**PROMPT:** Repeat word for word the lines from the top of the records through the line containing "blue egg [343,378,471,480]", and skip the pictures.
LISTED RECORDS Block Start
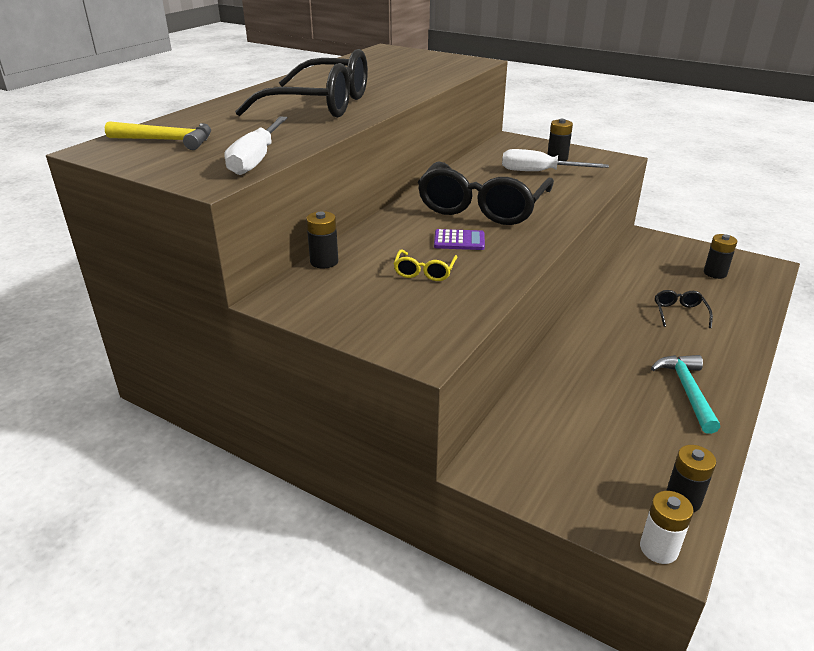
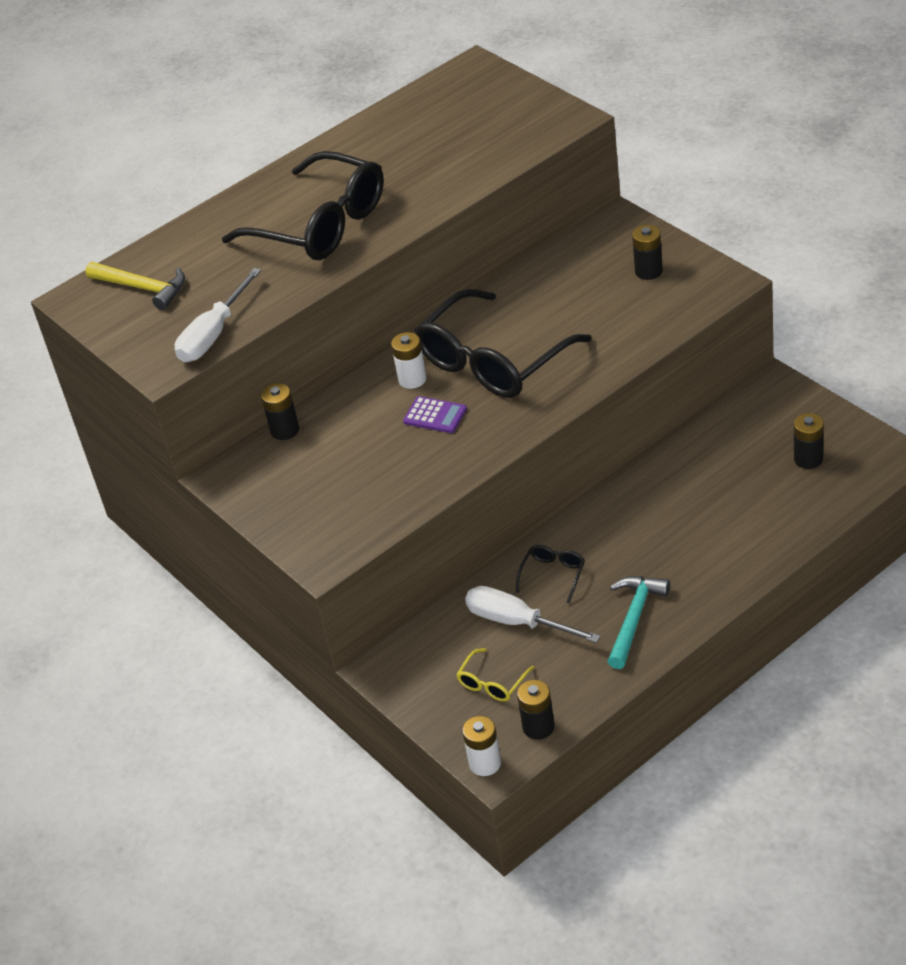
camera: 25 degrees right, 10 degrees up
yellow glasses [393,249,457,281] -> yellow glasses moved to [456,648,535,702]
white screwdriver [502,149,609,171] -> white screwdriver moved to [465,586,601,643]
black glasses [655,290,713,328] -> black glasses moved to [516,545,585,603]
none -> white battery [391,332,427,389]

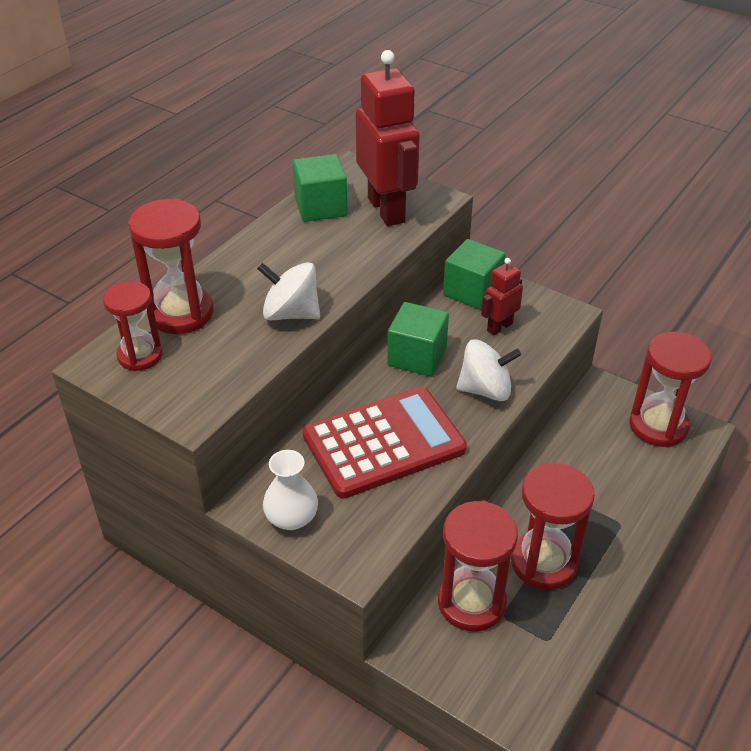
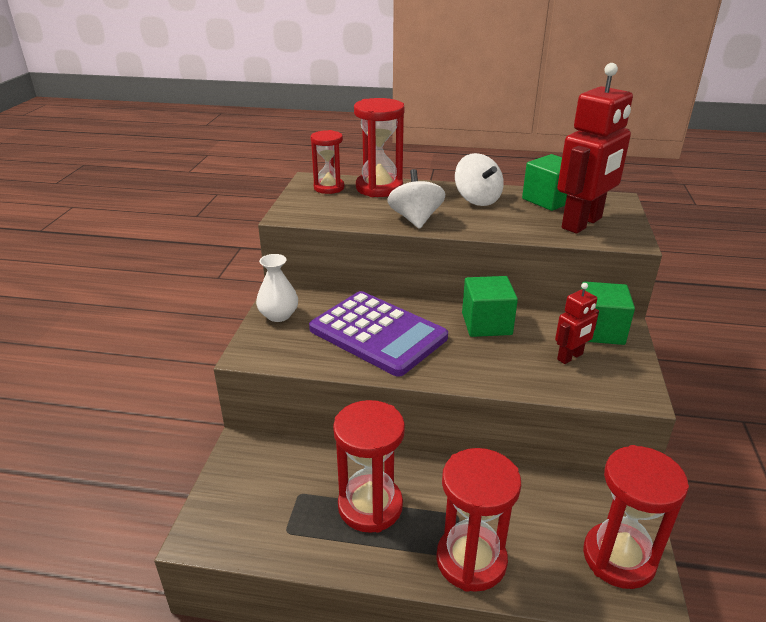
camera: 65 degrees right, 10 degrees down
red calculator [303,387,467,499] -> purple calculator [309,291,448,377]
red hourglass [438,500,518,632] -> red hourglass moved to [436,448,521,592]
white spinning top [456,339,521,401] -> white spinning top moved to [455,153,504,206]
red robot [481,258,523,335] -> red robot turned 120 degrees clockwise [555,283,599,364]

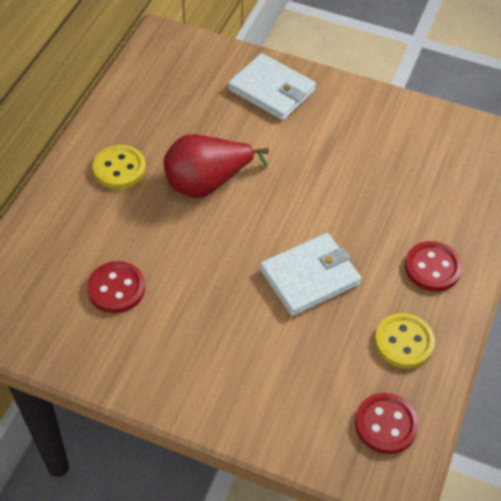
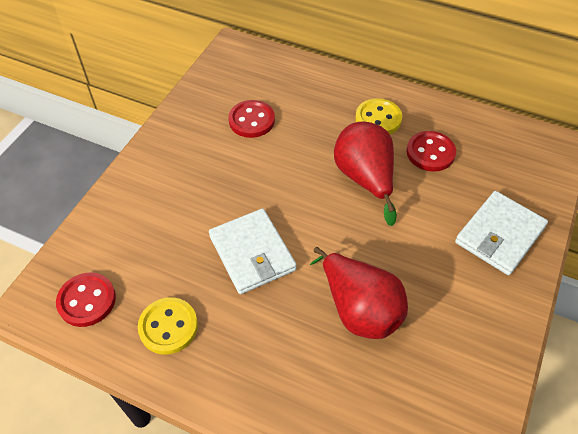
camera: 95 degrees right, 0 degrees up
red button [405,241,462,292] -> red button moved to [406,131,456,172]
none -> red pear [310,247,408,339]

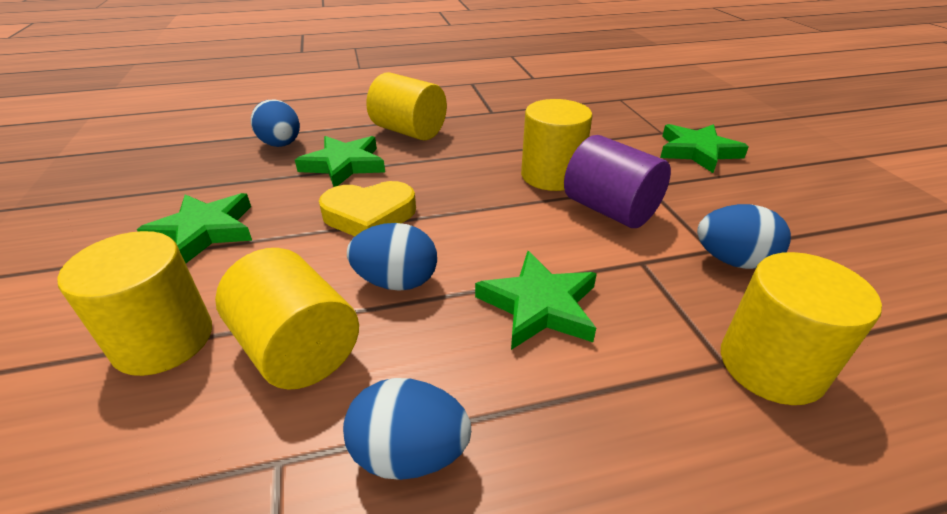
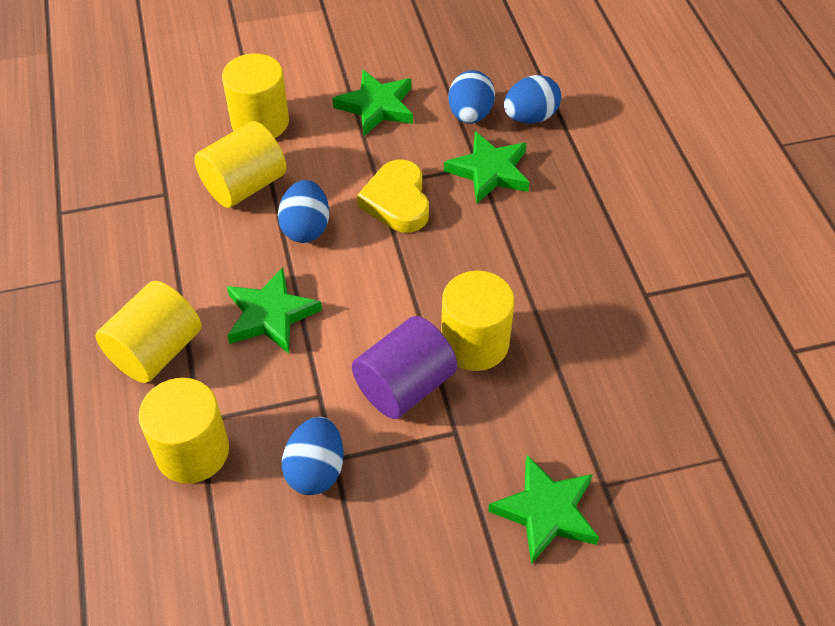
camera: 90 degrees right, 15 degrees up
blue egg [343,378,471,480] -> blue egg moved to [448,70,495,124]
yellow cylinder [366,72,447,140] -> yellow cylinder moved to [96,281,201,383]

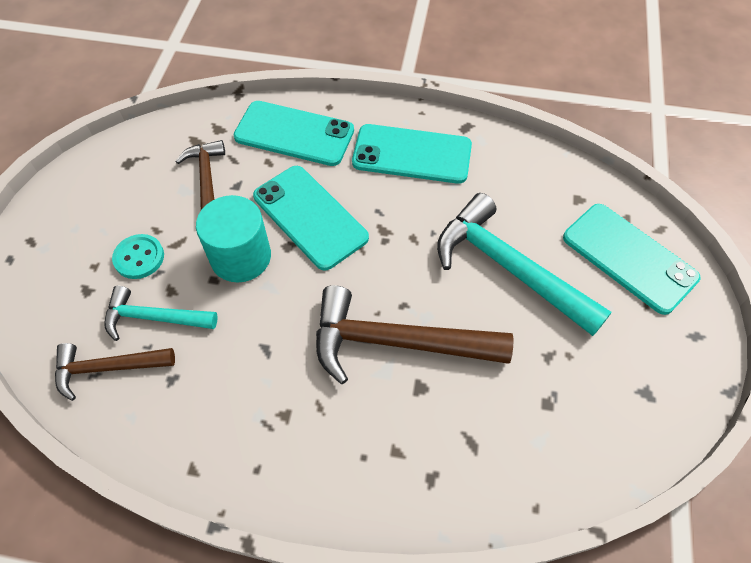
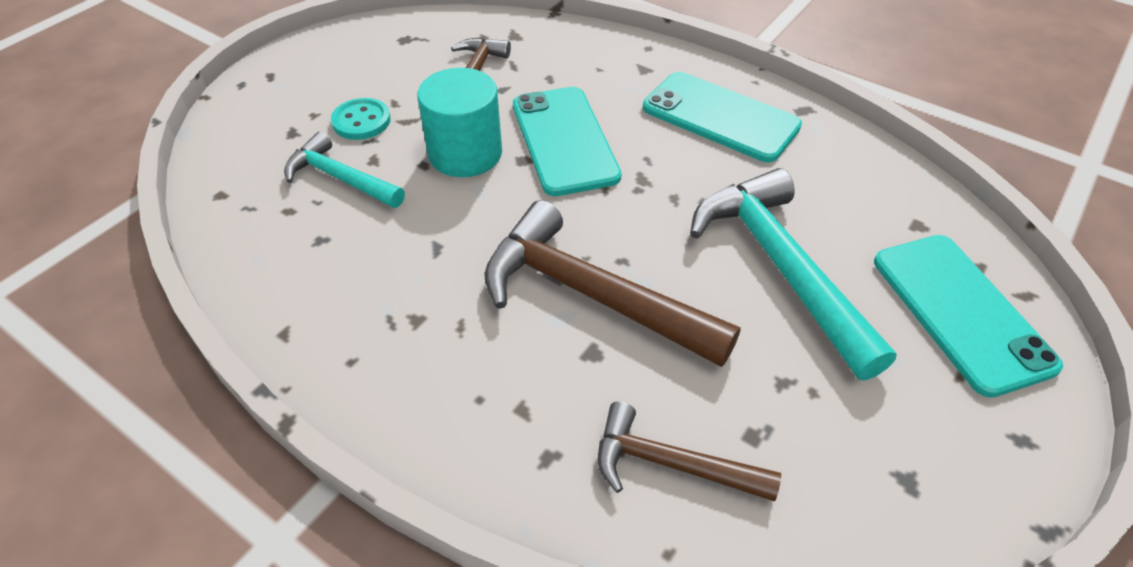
camera: 25 degrees right, 10 degrees down
brown hammer [55,343,175,401] -> brown hammer moved to [598,402,781,501]
turquoise phone [233,101,354,166] -> none

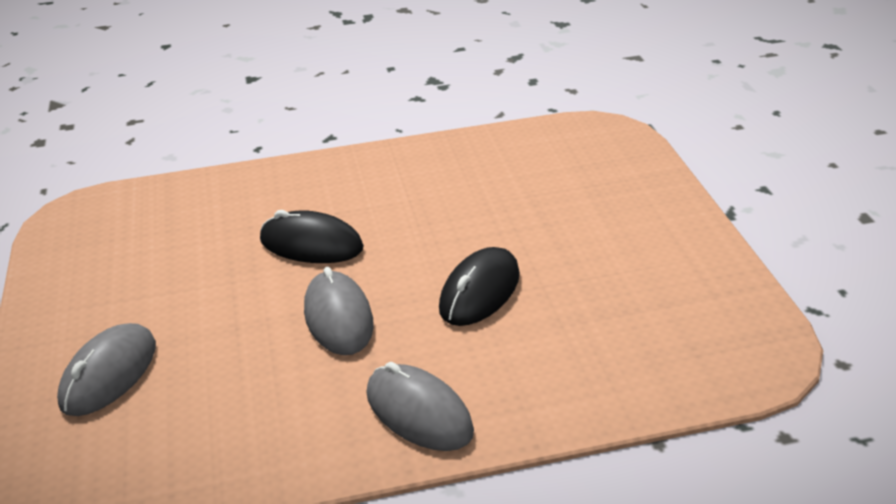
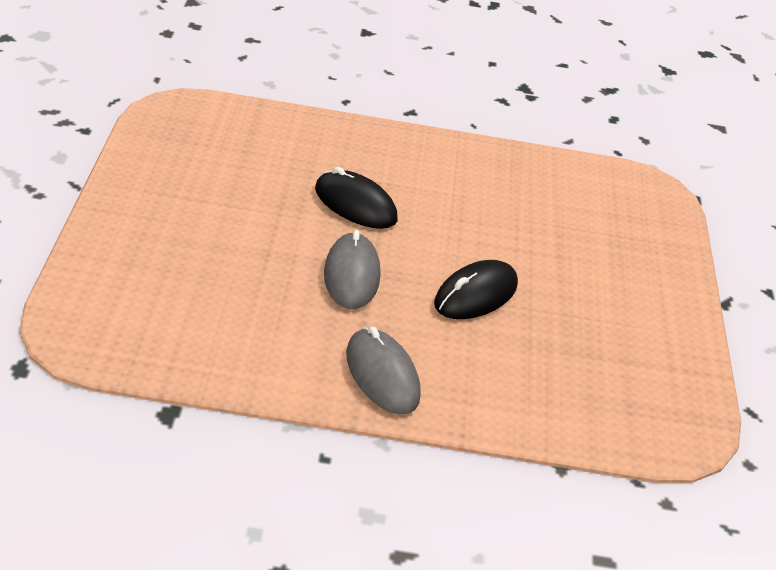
camera: 10 degrees right, 5 degrees up
grey mouse [57,323,156,416] -> none

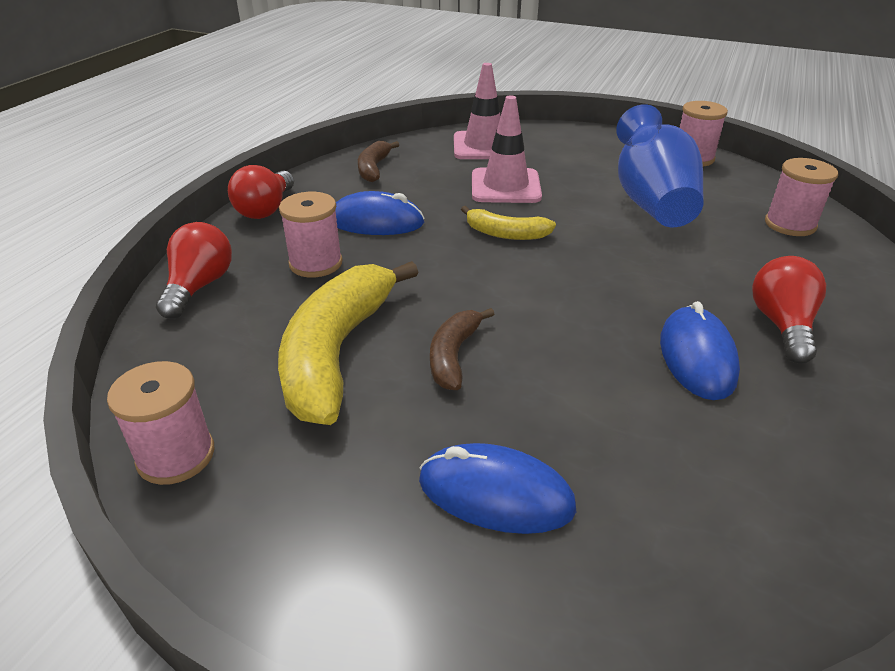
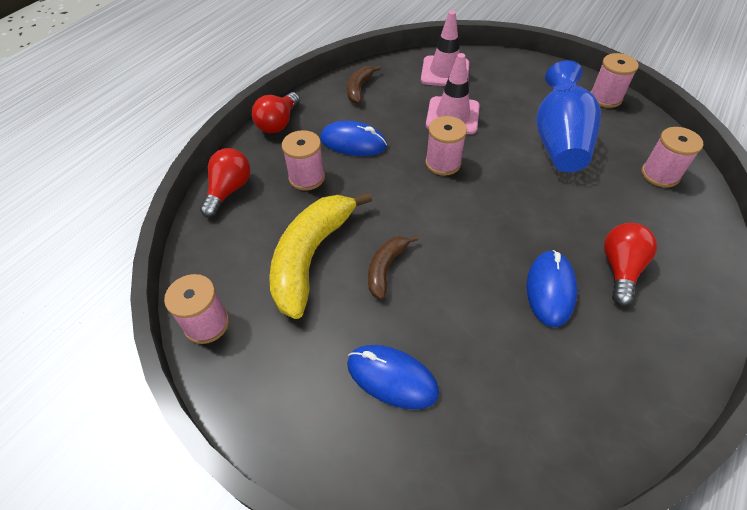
camera: 10 degrees right, 15 degrees up
yellow banana [461,206,556,240] -> pink spool [425,116,467,176]

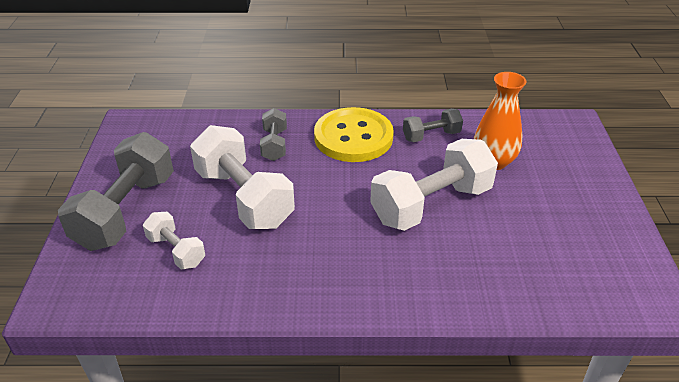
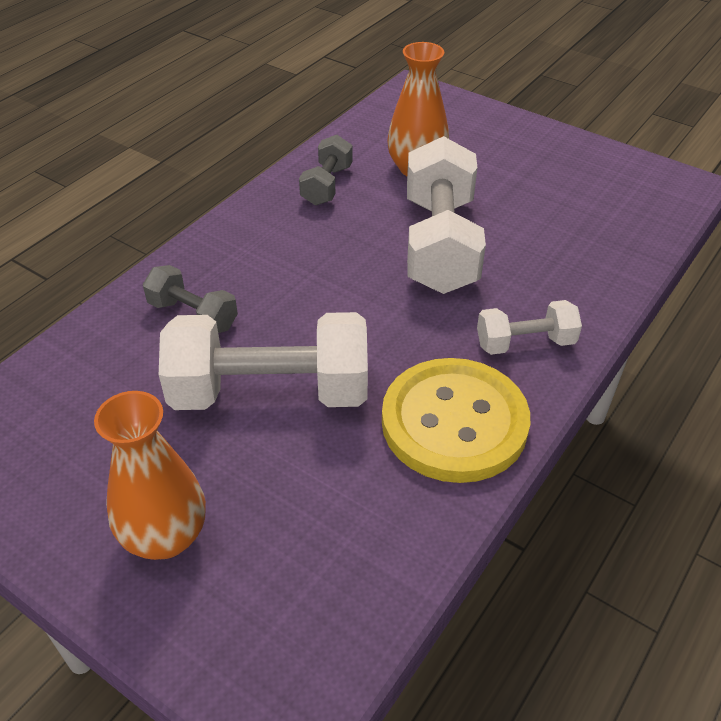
camera: 55 degrees left, 5 degrees up
grey dumbbell [58,132,174,251] -> orange vase [94,391,206,560]
white dumbbell [143,212,205,269] -> white dumbbell moved to [477,300,582,355]
yellow button [314,107,394,162] -> yellow button moved to [382,358,530,483]

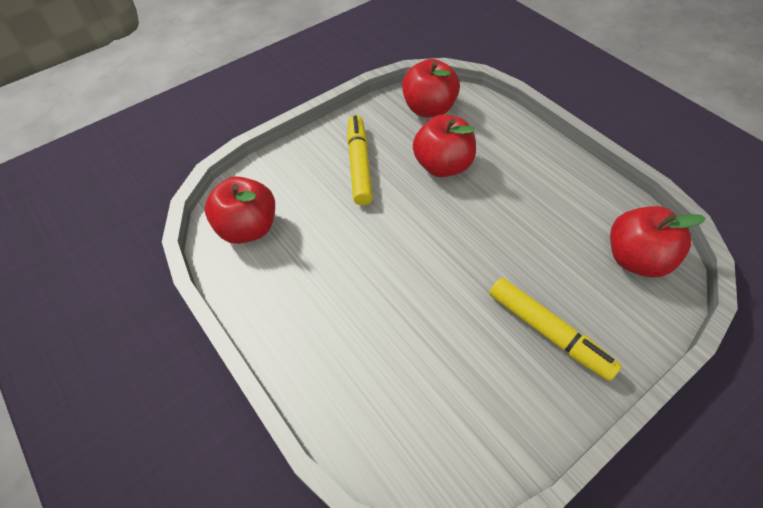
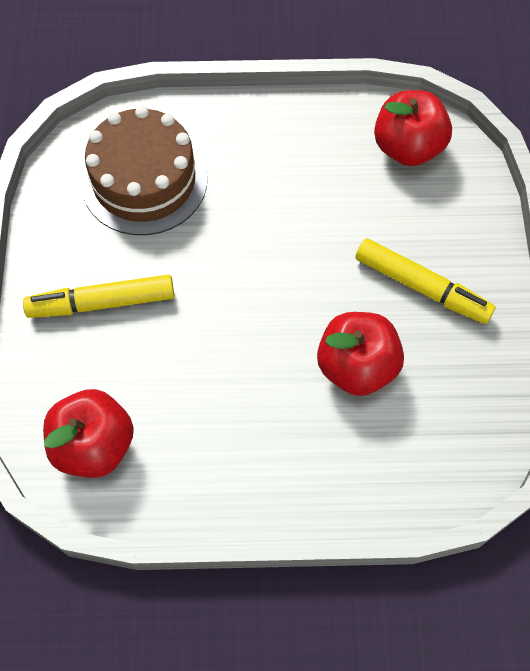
camera: 125 degrees right, 10 degrees up
red apple [402,59,460,118] -> none
none -> brown cake [81,106,207,235]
LISTED RECORDS Block End
**SOLUTION BELOW:**
camera: 25 degrees right, 10 degrees up
yellow glasses [393,249,457,281] -> yellow glasses moved to [456,648,535,702]
white screwdriver [502,149,609,171] -> white screwdriver moved to [465,586,601,643]
black glasses [655,290,713,328] -> black glasses moved to [516,545,585,603]
none -> white battery [391,332,427,389]

camera: 65 degrees right, 10 degrees down
red calculator [303,387,467,499] -> purple calculator [309,291,448,377]
red hourglass [438,500,518,632] -> red hourglass moved to [436,448,521,592]
white spinning top [456,339,521,401] -> white spinning top moved to [455,153,504,206]
red robot [481,258,523,335] -> red robot turned 120 degrees clockwise [555,283,599,364]

camera: 95 degrees right, 0 degrees up
red button [405,241,462,292] -> red button moved to [406,131,456,172]
none -> red pear [310,247,408,339]

camera: 90 degrees right, 15 degrees up
blue egg [343,378,471,480] -> blue egg moved to [448,70,495,124]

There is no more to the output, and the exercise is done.